• Problem
How many lines within the records include the word "schottky"? Only that number should be given.

• Available data
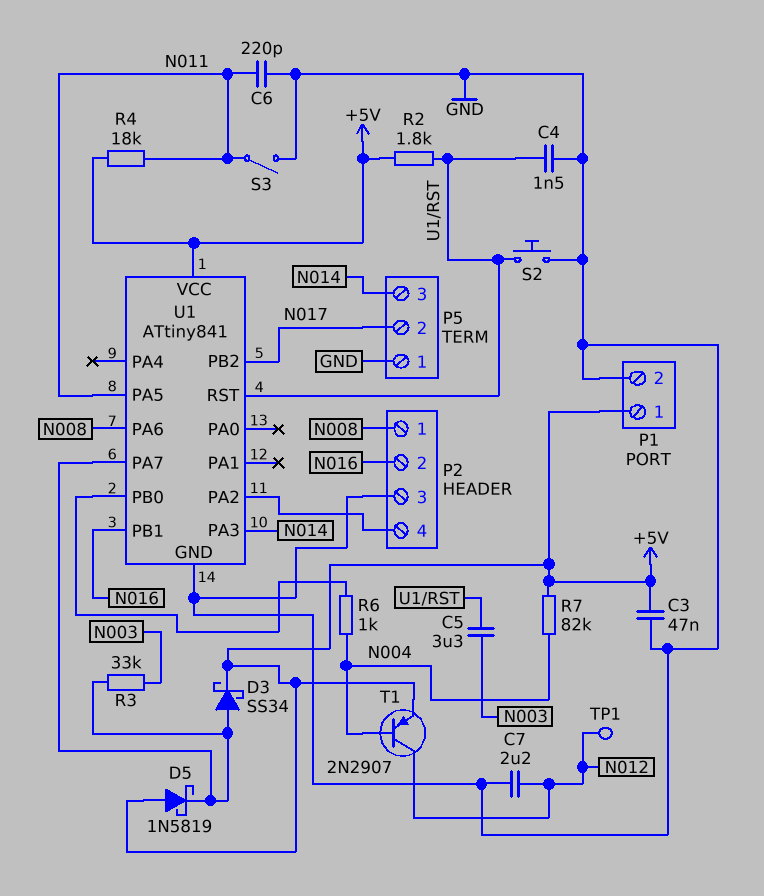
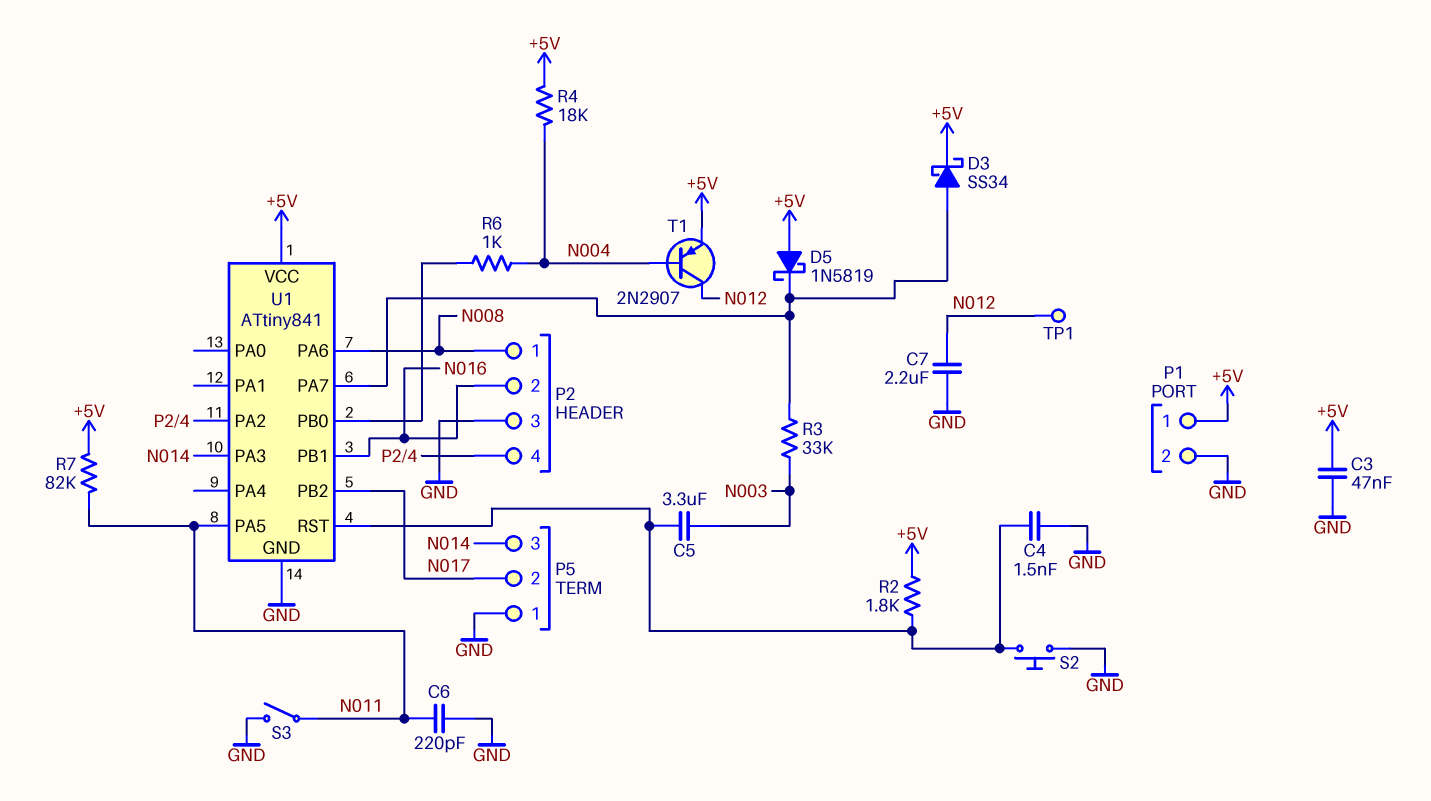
R4: 18k (+5V, N011) -> 18k (+5V, N004)
R7: 82k (+5V, N004) -> 82k (+5V, N011)

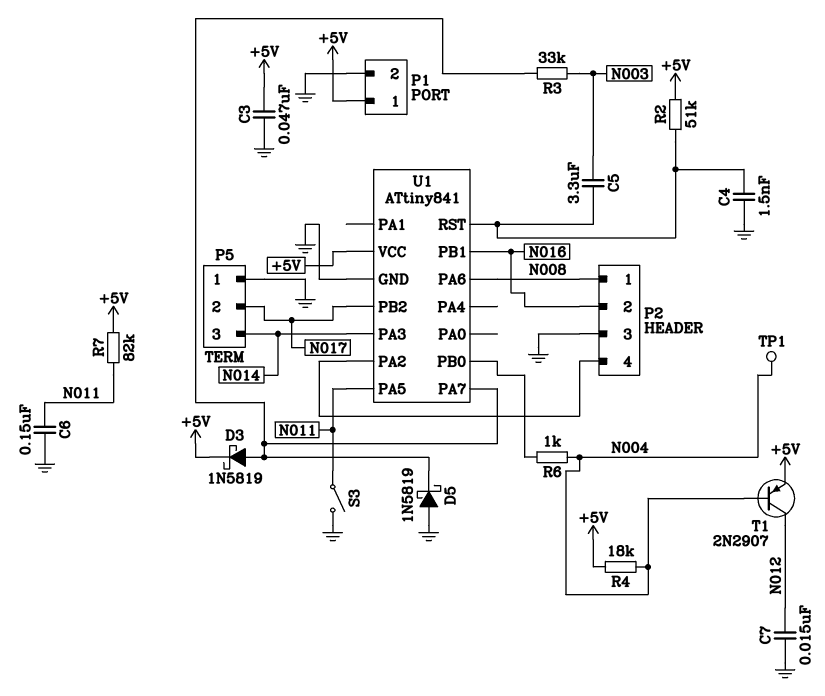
C6: 220pF (GND, N011) -> 150nF (GND, N011)
C7: 2.2uF (GND, N012) -> 15nF (GND, N012)
D3: schottky SS34 (A U1/PA7, K +5V) -> schottky 1N5819 (A U1/PA7, K +5V)
D5: schottky 1N5819 (A +5V, K U1/PA7) -> schottky 1N5819 (A GND, K U1/PA7)
R2: 1.8k (+5V, U1/RST) -> 51k (+5V, U1/RST)
S2: button (GND, U1/RST) -> none
TP1: test point (N012) -> test point (N004)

• Expected answer
2